▸ **Records shown**:
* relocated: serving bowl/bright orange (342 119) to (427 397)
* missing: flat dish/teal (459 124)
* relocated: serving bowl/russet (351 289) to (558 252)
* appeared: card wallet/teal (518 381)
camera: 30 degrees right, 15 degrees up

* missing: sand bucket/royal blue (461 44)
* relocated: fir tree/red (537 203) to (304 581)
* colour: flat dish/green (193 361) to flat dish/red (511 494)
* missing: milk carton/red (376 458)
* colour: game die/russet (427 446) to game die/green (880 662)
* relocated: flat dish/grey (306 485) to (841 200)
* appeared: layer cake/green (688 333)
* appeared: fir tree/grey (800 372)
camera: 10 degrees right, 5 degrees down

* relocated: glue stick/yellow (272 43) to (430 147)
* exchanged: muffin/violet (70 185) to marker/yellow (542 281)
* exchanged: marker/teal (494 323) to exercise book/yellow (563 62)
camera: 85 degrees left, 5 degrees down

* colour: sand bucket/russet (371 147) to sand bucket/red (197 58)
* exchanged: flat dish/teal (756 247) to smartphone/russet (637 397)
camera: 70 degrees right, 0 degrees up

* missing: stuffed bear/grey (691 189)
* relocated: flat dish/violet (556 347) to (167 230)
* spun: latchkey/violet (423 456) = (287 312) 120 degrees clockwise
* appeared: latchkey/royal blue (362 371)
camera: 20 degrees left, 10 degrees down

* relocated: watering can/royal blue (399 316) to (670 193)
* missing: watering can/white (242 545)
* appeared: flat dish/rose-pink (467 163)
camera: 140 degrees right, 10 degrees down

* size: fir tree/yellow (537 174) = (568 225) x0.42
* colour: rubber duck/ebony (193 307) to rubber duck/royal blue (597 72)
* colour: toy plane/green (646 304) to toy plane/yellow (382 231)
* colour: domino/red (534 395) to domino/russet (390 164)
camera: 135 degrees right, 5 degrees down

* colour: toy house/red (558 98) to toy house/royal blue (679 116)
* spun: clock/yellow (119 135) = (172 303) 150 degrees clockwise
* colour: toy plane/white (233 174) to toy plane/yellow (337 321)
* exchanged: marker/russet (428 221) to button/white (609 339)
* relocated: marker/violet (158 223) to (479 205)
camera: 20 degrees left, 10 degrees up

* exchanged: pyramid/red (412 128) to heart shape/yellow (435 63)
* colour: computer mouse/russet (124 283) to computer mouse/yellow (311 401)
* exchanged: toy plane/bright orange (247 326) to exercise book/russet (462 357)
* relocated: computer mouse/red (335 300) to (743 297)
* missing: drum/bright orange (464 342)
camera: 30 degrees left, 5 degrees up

▸ **Problem details**: The expected result is every line from the material above that includes "blue".

▸ **Task output**:
* missing: sand bucket/royal blue (461 44)
* appeared: latchkey/royal blue (362 371)
* relocated: watering can/royal blue (399 316) to (670 193)
* colour: rubber duck/ebony (193 307) to rubber duck/royal blue (597 72)
* colour: toy house/red (558 98) to toy house/royal blue (679 116)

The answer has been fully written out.